Copy each line where the word "across" occurs.

+-------+

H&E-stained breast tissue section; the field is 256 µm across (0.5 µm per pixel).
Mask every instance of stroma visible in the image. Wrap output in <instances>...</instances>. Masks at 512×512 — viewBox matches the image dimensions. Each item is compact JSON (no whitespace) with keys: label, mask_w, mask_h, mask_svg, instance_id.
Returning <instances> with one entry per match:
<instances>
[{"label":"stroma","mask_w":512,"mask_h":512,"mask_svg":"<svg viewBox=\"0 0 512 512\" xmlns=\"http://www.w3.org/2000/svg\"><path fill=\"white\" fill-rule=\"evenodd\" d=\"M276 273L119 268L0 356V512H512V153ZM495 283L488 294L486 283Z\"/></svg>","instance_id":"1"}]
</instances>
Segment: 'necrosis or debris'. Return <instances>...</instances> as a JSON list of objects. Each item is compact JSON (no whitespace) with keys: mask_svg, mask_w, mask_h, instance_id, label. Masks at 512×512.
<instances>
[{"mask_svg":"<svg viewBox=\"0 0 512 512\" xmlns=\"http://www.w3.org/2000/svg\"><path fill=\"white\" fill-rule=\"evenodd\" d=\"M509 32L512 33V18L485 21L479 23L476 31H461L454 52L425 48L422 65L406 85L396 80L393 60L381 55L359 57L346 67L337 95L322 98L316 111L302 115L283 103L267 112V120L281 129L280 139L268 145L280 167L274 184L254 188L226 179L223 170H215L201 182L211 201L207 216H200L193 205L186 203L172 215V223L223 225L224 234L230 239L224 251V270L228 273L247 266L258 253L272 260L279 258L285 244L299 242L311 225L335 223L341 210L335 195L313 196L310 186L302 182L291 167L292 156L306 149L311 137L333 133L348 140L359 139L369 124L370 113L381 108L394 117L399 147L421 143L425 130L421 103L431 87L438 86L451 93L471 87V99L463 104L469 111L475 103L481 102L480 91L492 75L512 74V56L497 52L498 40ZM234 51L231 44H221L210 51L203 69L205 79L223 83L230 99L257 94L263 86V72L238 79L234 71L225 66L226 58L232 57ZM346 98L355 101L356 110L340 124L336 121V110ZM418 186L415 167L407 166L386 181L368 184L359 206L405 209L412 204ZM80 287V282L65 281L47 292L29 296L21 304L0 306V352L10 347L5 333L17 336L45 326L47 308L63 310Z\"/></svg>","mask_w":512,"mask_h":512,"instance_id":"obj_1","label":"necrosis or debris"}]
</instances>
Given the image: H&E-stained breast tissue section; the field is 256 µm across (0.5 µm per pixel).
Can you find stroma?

+-------+

Task output
H&E-stained breast tissue section; the field is 256 µm across (0.5 µm per pixel).
Given the image: H&E-stained breast tissue section; the field is 256 µm across (0.5 µm per pixel).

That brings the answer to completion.